(Data records)
[Start]
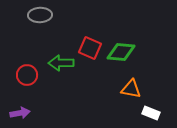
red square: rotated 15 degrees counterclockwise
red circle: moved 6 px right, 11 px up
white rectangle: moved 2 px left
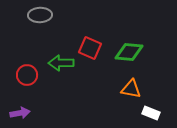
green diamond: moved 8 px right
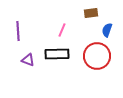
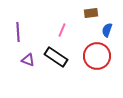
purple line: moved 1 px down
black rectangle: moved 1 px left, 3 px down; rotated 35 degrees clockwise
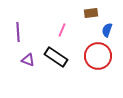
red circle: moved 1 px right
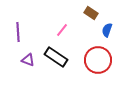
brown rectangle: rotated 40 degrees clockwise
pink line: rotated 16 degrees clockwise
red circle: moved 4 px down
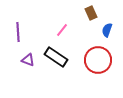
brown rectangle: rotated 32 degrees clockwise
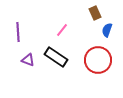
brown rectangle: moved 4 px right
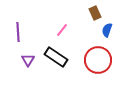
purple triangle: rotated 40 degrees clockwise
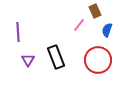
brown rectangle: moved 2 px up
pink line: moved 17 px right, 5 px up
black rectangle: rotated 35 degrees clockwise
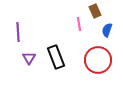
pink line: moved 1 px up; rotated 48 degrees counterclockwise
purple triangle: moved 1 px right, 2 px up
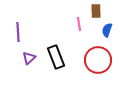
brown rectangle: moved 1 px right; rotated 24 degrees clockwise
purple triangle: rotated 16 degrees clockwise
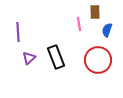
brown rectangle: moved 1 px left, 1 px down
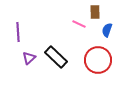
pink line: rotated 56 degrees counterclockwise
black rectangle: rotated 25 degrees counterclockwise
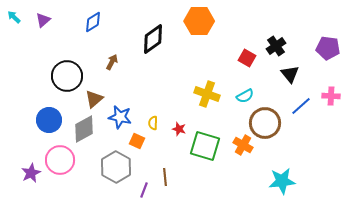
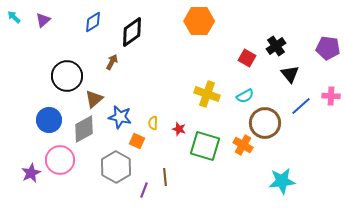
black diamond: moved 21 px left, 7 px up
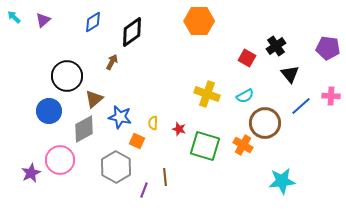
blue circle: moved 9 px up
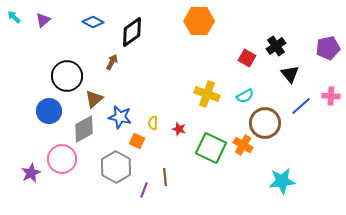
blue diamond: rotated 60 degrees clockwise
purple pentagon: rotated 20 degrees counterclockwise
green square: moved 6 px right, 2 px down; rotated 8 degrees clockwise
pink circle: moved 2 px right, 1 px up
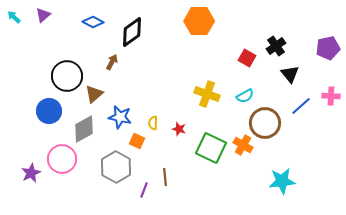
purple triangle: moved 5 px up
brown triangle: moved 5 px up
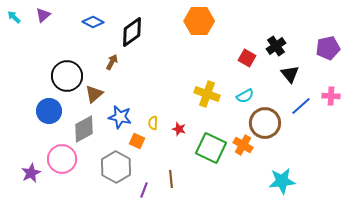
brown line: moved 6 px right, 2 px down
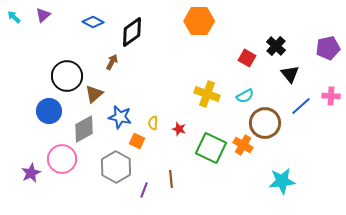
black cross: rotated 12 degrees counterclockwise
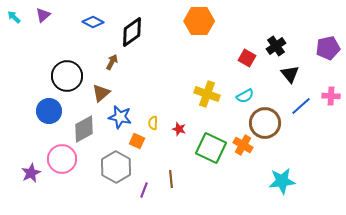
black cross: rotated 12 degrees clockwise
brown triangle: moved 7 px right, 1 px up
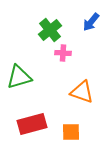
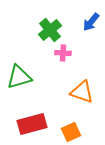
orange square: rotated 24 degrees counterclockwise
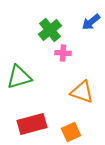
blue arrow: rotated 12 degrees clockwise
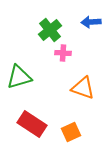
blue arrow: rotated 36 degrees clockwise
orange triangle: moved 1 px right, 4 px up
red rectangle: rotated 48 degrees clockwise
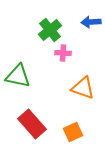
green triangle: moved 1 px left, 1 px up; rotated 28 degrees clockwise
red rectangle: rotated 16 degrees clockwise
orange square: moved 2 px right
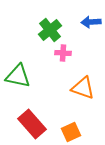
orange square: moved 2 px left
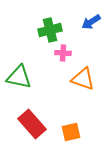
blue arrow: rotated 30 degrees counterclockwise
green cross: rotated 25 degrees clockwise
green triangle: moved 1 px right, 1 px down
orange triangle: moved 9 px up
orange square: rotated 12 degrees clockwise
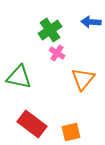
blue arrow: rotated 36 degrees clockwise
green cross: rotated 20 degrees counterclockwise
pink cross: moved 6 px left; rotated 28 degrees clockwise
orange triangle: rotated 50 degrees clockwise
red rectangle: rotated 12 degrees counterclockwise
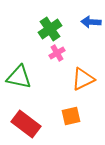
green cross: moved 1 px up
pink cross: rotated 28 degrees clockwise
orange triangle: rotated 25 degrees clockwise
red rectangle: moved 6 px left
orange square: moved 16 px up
[End]
[Start]
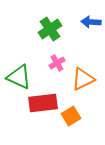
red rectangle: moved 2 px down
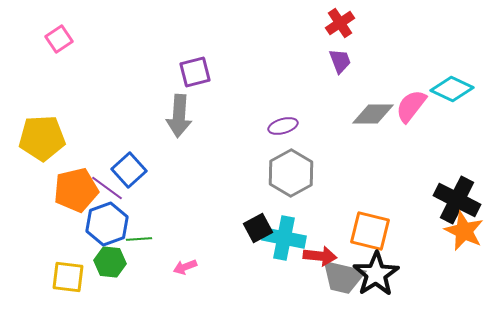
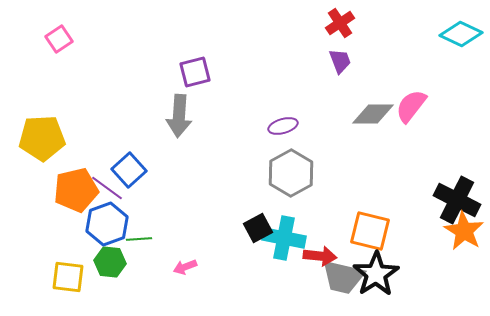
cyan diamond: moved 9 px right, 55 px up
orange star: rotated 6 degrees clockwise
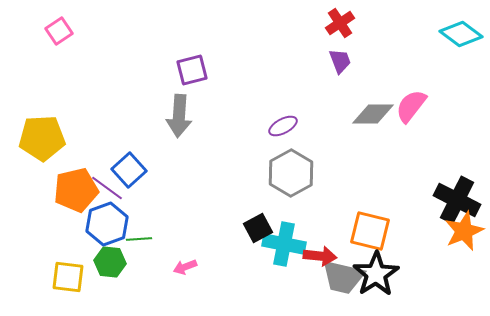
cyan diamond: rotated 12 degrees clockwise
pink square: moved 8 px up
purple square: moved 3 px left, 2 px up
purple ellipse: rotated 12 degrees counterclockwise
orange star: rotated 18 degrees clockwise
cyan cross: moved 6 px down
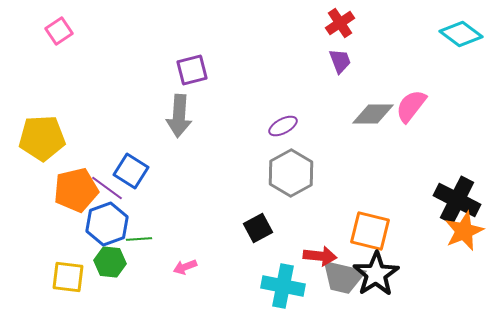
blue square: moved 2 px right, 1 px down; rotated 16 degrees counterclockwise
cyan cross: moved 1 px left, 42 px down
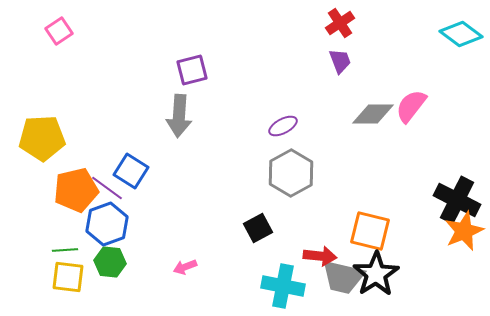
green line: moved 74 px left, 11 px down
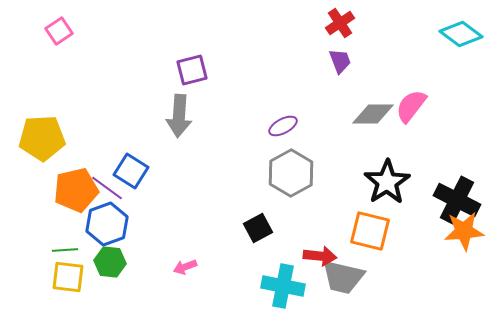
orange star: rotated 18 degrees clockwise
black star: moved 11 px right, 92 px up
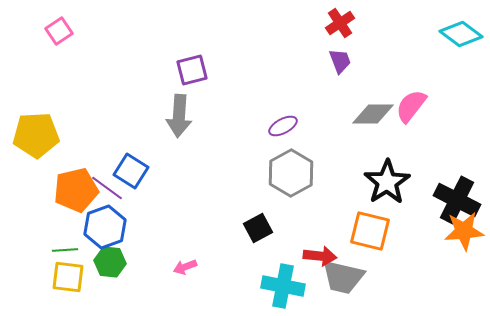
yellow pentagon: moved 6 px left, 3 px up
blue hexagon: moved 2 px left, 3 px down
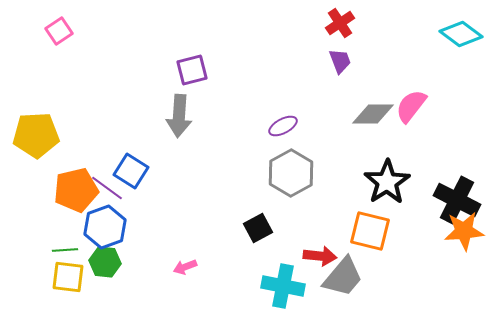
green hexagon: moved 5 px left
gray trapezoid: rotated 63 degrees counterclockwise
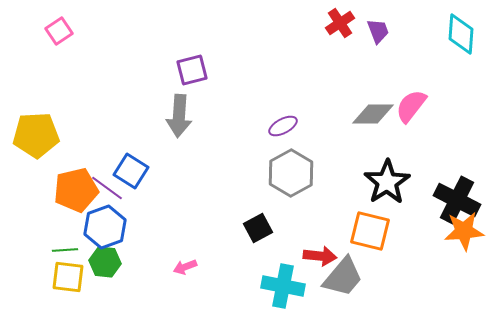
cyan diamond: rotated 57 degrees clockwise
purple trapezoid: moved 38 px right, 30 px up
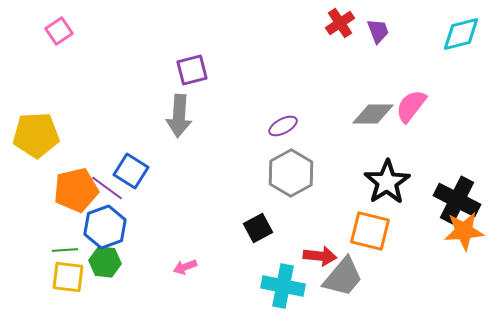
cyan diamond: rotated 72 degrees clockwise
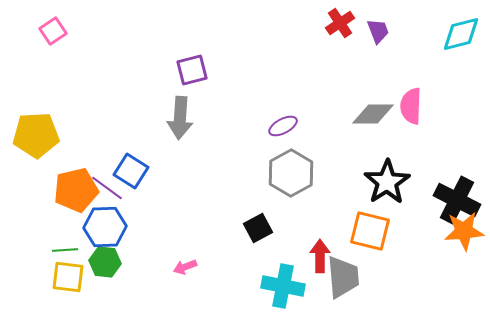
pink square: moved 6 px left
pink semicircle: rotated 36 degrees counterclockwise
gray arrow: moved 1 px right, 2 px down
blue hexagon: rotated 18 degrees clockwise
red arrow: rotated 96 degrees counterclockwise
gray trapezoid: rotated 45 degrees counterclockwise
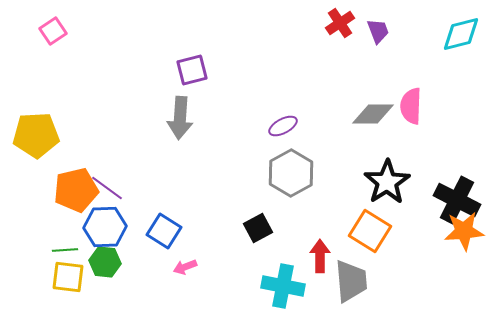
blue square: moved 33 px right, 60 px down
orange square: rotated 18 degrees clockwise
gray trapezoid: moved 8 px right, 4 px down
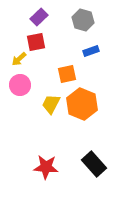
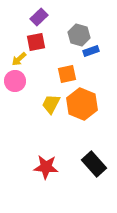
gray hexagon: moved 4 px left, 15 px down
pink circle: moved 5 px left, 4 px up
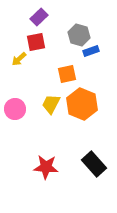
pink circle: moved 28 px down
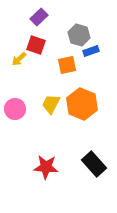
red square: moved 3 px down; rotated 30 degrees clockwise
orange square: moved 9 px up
[End]
REQUEST
Rewrite the part of the material that opens with the line containing "blue circle: moved 9 px up" and closes with the line containing "orange square: rotated 12 degrees clockwise", changing "blue arrow" to "teal arrow" and keeping everything else the same. Leave the picture lines out.

EXERCISE OUTPUT
blue circle: moved 9 px up
blue diamond: rotated 60 degrees clockwise
purple pentagon: rotated 20 degrees counterclockwise
green square: moved 6 px right, 2 px down; rotated 8 degrees clockwise
pink circle: moved 2 px right, 1 px up
purple triangle: moved 5 px up
brown triangle: moved 5 px up
brown line: moved 6 px right, 2 px down
black cross: rotated 12 degrees counterclockwise
black cross: rotated 12 degrees clockwise
brown triangle: moved 7 px right, 1 px up
orange square: rotated 24 degrees counterclockwise
teal arrow: rotated 12 degrees clockwise
teal arrow: rotated 36 degrees clockwise
orange triangle: moved 1 px right, 4 px up
red rectangle: rotated 48 degrees clockwise
green triangle: moved 1 px left, 1 px up; rotated 28 degrees clockwise
red rectangle: rotated 16 degrees clockwise
orange square: moved 2 px right
orange square: moved 2 px left
teal arrow: rotated 30 degrees counterclockwise
green cross: rotated 25 degrees clockwise
green triangle: moved 1 px right, 1 px down
orange triangle: moved 9 px up
orange square: rotated 12 degrees clockwise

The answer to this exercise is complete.